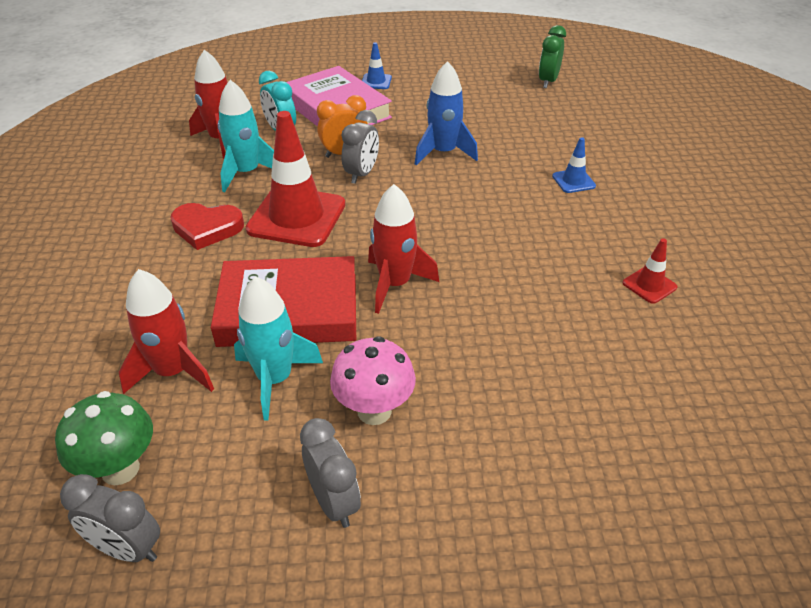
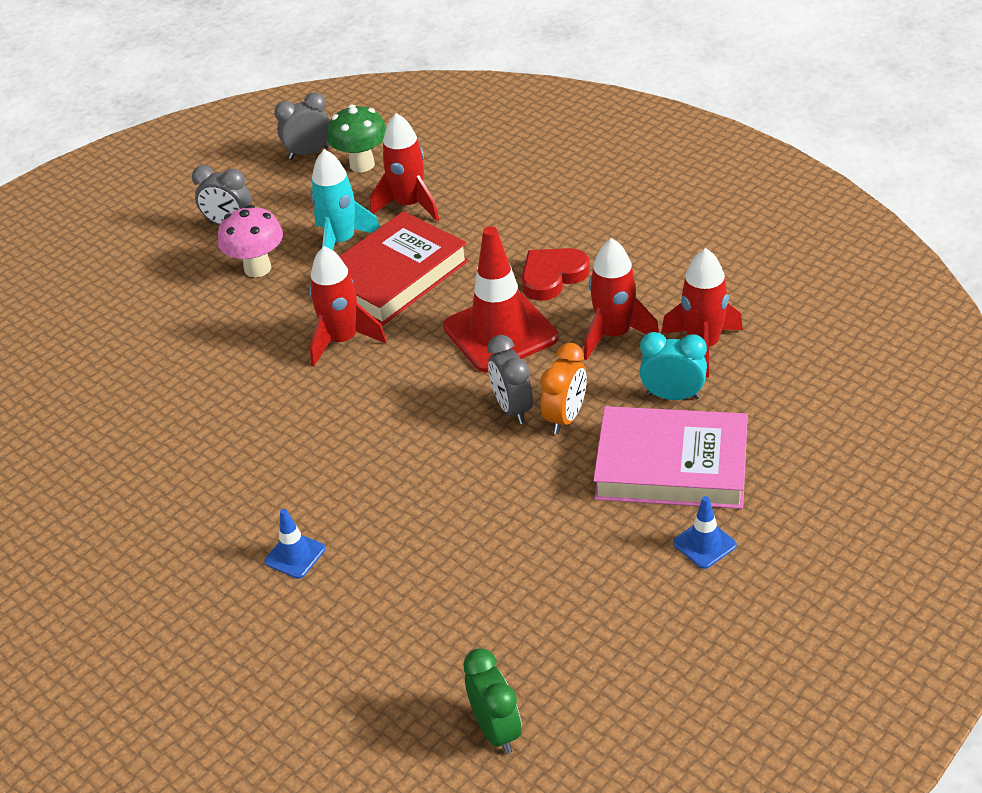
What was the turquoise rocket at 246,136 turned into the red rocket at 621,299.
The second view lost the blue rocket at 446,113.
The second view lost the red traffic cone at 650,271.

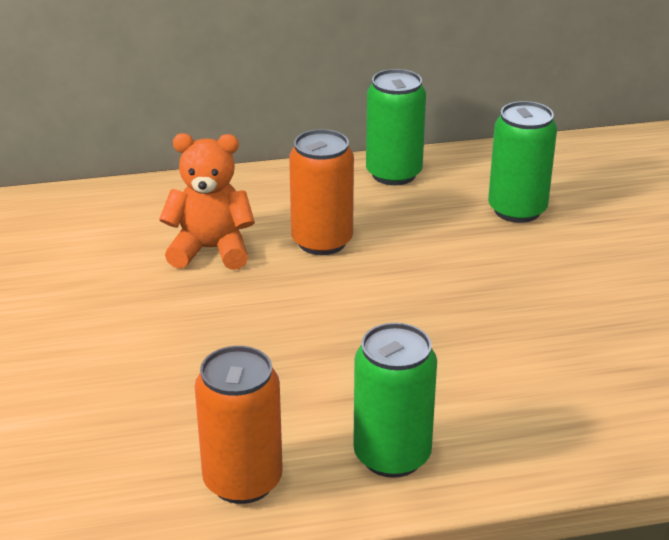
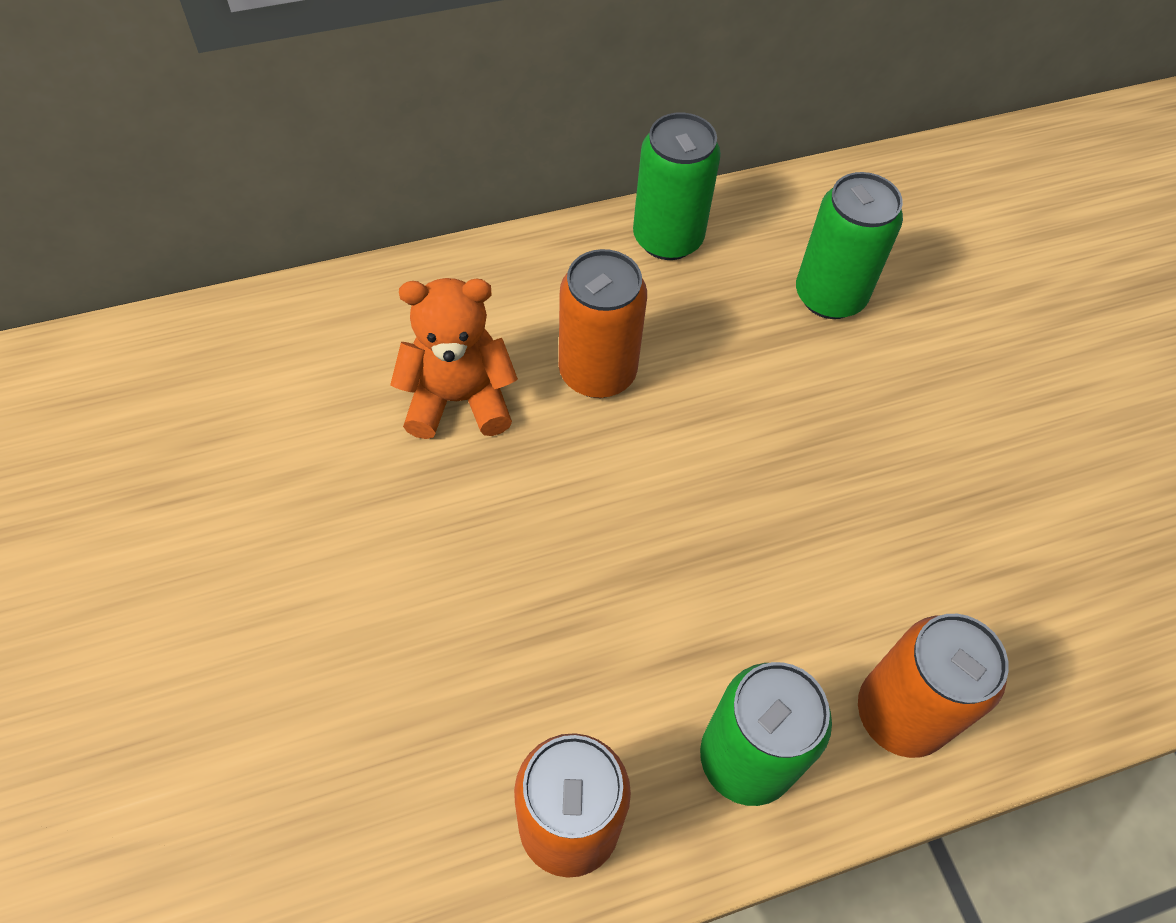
The second view gained the orange can at 933,686.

▶ TASK INSTRUCTIONS: The answer should match the material exactly, with every picture removed.

▶ RESULT FOR THIS TASK:
What was the turquoise rocket at 246,136 turned into the red rocket at 621,299.
The second view lost the blue rocket at 446,113.
The second view lost the red traffic cone at 650,271.

The second view gained the orange can at 933,686.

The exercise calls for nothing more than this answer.